Spatial object tracking data
BEGIN

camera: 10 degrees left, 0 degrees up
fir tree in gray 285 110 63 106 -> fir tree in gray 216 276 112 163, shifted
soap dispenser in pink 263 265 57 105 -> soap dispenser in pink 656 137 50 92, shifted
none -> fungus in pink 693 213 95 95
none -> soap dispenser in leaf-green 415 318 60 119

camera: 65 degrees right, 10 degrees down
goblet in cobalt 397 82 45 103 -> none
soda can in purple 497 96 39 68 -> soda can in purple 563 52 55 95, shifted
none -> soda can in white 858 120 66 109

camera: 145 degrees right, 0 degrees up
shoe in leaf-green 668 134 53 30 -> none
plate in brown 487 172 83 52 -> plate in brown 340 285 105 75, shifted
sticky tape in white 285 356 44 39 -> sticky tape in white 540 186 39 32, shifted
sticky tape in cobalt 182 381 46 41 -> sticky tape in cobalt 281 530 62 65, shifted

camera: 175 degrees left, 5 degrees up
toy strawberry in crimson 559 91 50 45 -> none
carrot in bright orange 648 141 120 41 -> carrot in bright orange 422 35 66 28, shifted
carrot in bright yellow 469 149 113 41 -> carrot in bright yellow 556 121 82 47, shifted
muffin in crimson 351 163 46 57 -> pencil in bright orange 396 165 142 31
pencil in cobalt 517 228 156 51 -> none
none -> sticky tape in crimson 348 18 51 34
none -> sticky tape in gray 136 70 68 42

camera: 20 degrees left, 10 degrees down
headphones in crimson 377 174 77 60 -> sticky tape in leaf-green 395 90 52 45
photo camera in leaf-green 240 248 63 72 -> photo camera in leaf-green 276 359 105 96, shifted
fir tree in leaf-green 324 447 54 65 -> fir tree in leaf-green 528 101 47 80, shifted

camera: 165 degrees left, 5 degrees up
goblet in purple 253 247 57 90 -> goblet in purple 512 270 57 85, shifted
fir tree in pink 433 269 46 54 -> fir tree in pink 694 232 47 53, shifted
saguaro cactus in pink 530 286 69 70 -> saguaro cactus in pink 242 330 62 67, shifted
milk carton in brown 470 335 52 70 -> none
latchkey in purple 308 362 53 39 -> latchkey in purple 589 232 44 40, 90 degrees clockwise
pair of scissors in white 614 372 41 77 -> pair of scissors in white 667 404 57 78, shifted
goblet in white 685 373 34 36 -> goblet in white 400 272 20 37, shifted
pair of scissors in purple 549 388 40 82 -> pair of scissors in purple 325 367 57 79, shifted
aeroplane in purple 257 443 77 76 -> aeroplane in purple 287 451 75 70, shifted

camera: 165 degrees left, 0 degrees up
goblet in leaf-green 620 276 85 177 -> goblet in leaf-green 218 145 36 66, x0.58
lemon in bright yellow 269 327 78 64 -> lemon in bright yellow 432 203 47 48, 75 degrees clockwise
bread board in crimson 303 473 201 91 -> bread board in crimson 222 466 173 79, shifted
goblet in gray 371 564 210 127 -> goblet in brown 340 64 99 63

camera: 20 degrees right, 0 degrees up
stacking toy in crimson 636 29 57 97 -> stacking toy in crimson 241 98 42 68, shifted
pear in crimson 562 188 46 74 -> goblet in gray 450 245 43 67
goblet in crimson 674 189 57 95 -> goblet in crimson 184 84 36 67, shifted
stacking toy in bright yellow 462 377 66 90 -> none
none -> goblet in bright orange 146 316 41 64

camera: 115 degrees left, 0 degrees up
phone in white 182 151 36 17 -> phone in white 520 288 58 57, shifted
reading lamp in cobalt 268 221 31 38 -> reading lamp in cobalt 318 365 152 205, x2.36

END

→ WORK INSTRUCTIONS
Above are the entries; copy out every line among them that contains the word "scissors".

→ ANSWER FOR THIS EXERCISE
pair of scissors in white 614 372 41 77 -> pair of scissors in white 667 404 57 78, shifted
pair of scissors in purple 549 388 40 82 -> pair of scissors in purple 325 367 57 79, shifted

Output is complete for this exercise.